▸ DATA EXTRACT
....

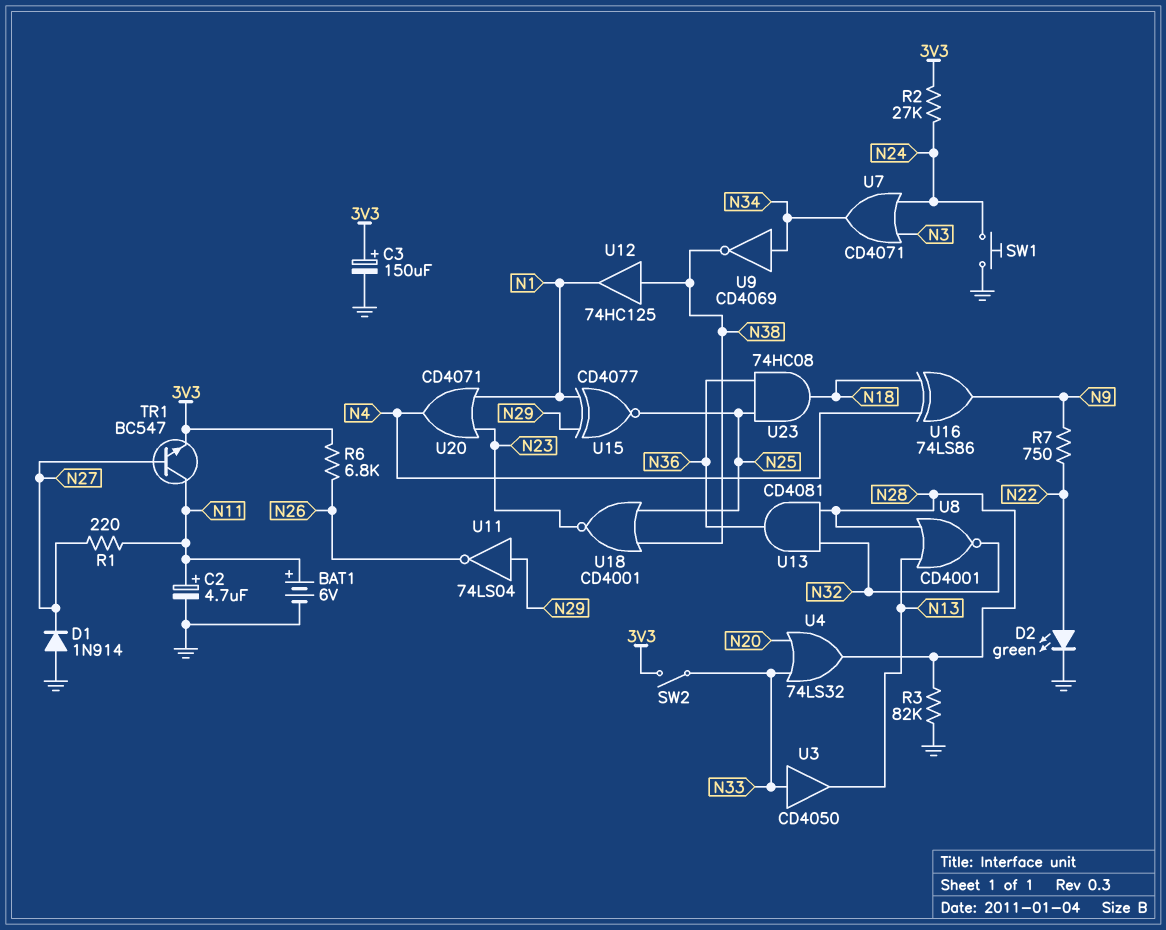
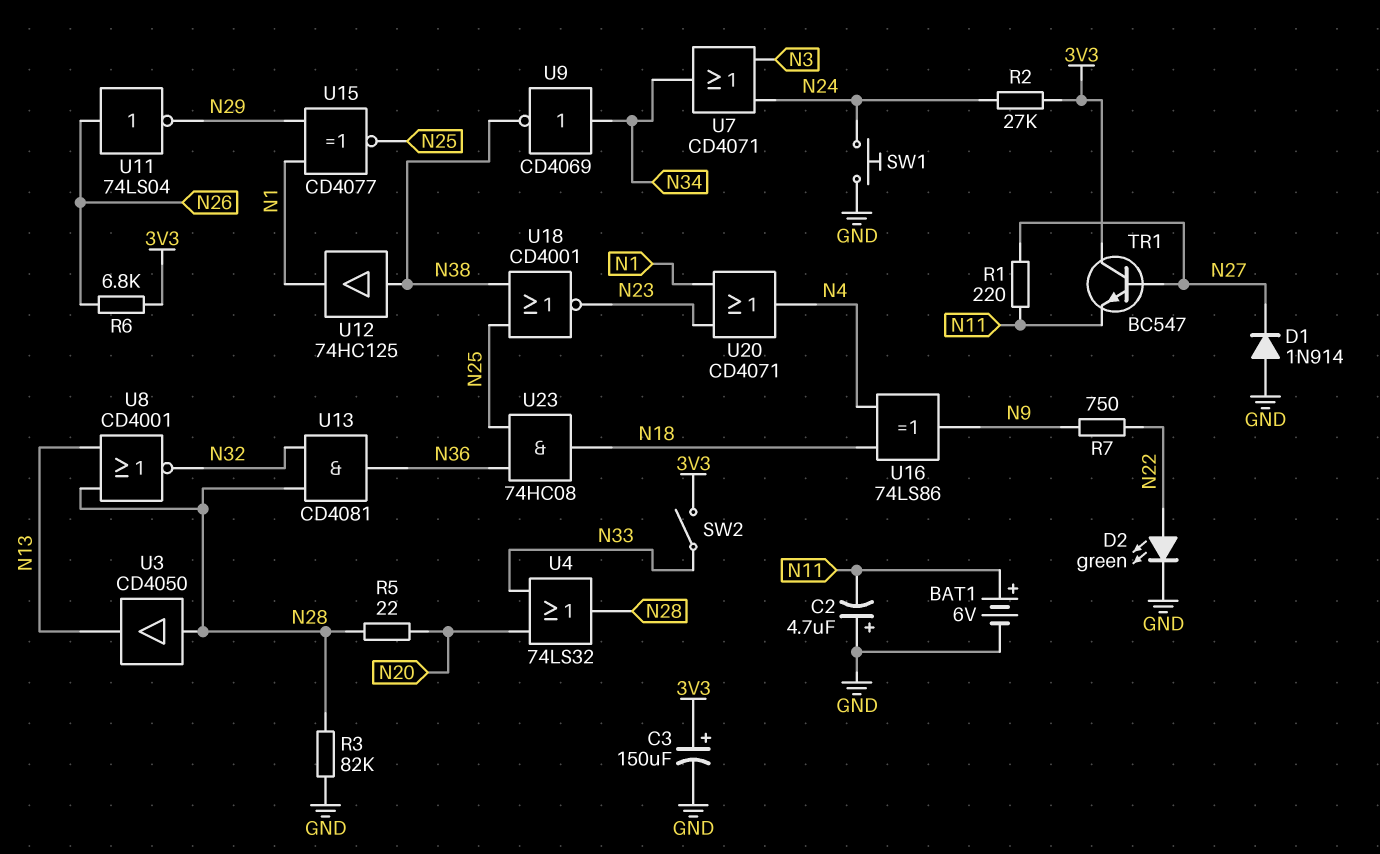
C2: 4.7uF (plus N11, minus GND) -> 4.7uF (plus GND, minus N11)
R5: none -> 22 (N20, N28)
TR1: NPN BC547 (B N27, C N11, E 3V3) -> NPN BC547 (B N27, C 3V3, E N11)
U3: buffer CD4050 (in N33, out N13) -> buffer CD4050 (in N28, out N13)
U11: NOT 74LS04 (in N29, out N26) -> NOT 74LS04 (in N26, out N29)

....

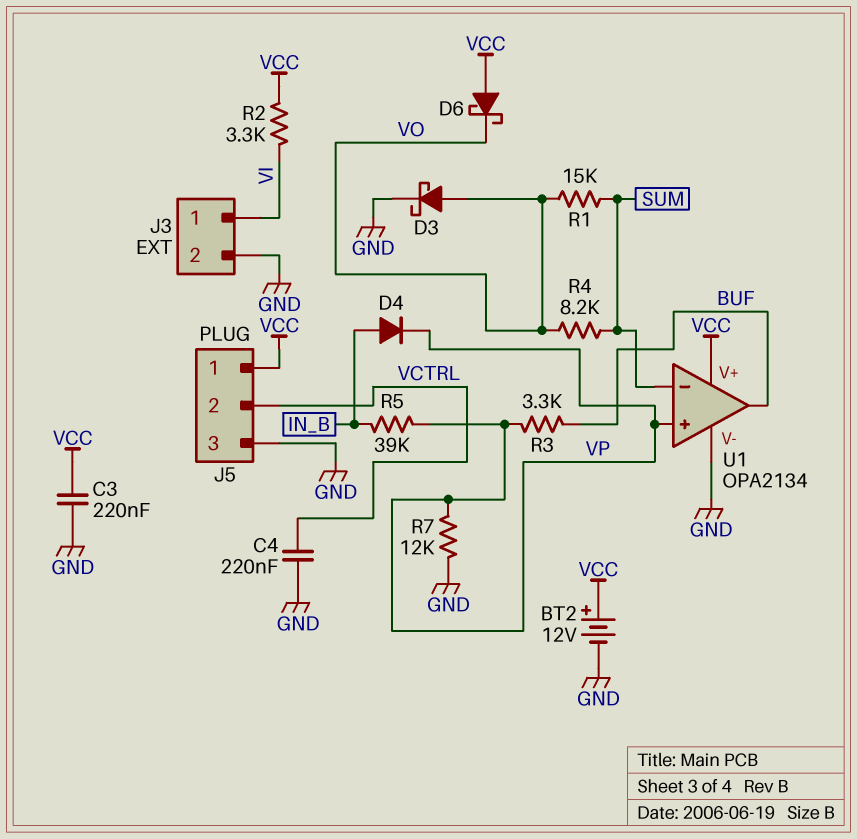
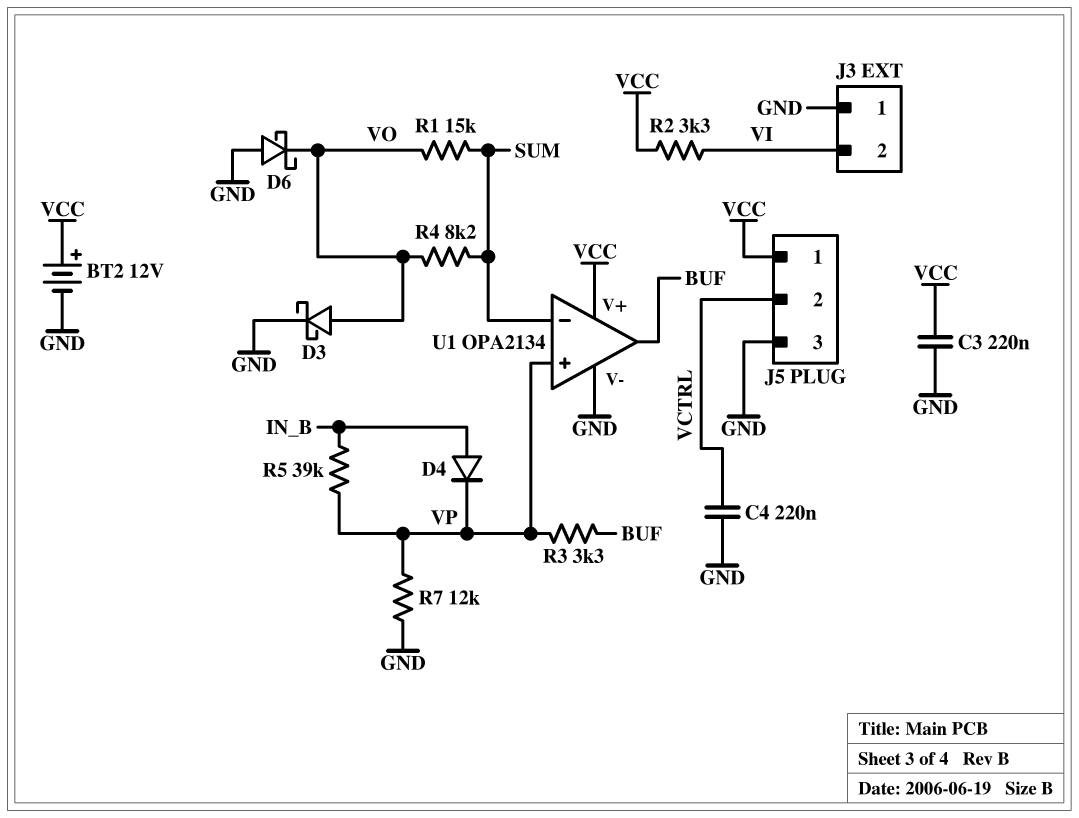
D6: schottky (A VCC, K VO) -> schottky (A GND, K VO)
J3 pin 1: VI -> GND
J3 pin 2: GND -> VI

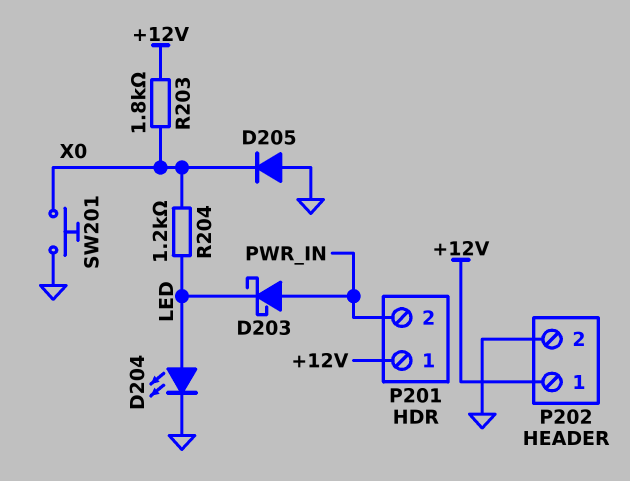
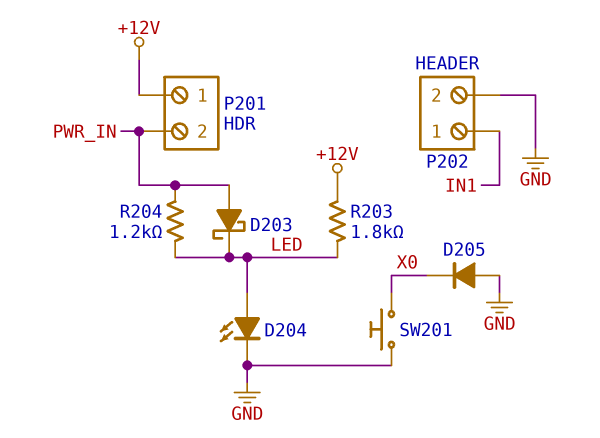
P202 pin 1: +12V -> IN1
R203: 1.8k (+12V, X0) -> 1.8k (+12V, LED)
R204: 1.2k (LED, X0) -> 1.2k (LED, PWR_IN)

....

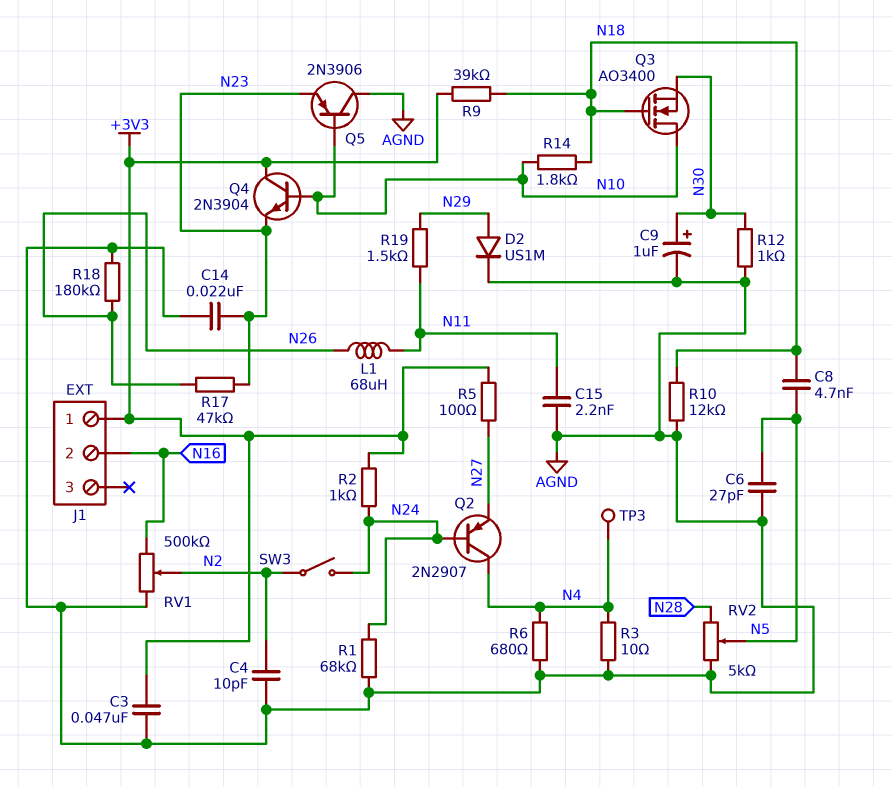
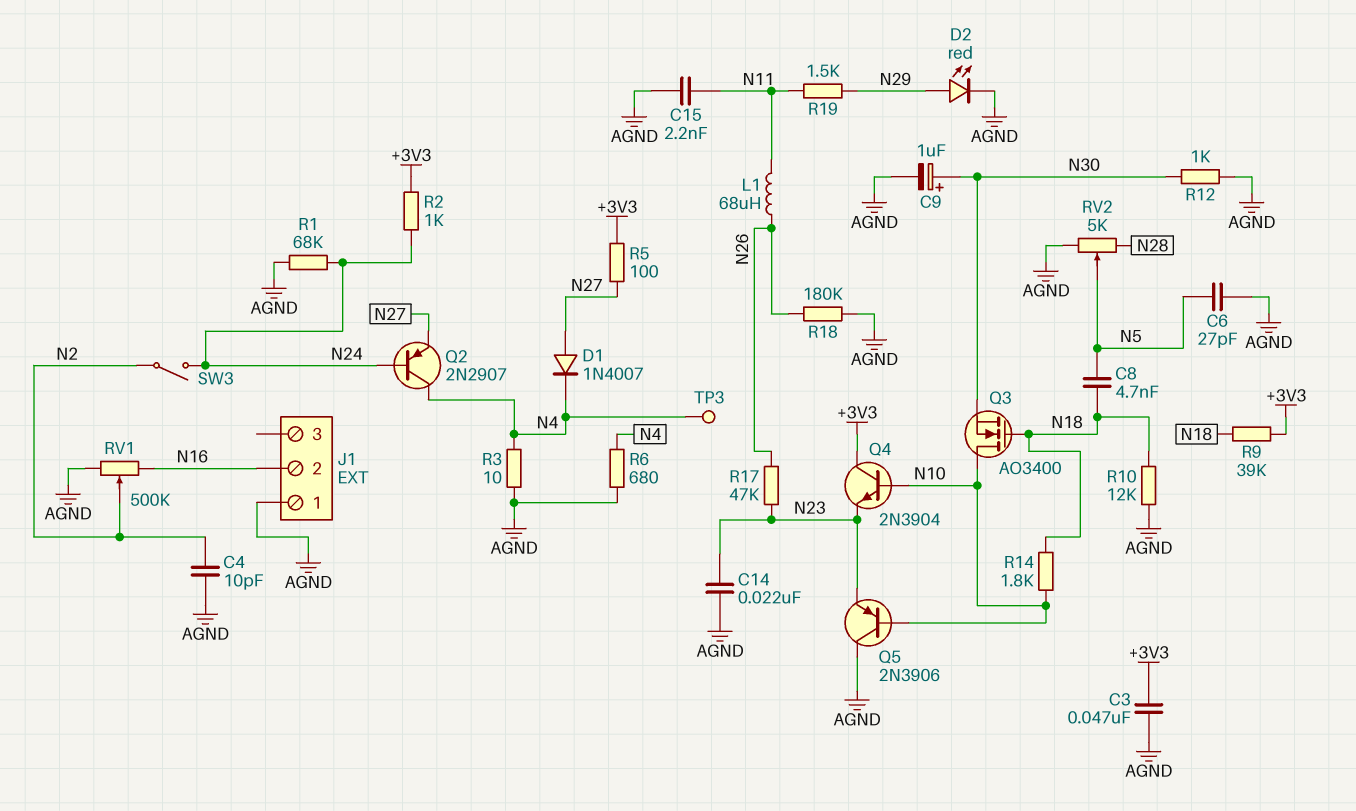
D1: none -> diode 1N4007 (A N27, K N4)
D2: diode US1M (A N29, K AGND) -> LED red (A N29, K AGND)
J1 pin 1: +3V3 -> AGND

....

▸ WORK TASK
Word for word, restate the lines above from the line containing "C2: 4.7uF (plus" through the line containing "U11: NOT 74LS04", with both included and nothing else.

▸ SOLUTION TO THE PROBLEM
C2: 4.7uF (plus N11, minus GND) -> 4.7uF (plus GND, minus N11)
R5: none -> 22 (N20, N28)
TR1: NPN BC547 (B N27, C N11, E 3V3) -> NPN BC547 (B N27, C 3V3, E N11)
U3: buffer CD4050 (in N33, out N13) -> buffer CD4050 (in N28, out N13)
U11: NOT 74LS04 (in N29, out N26) -> NOT 74LS04 (in N26, out N29)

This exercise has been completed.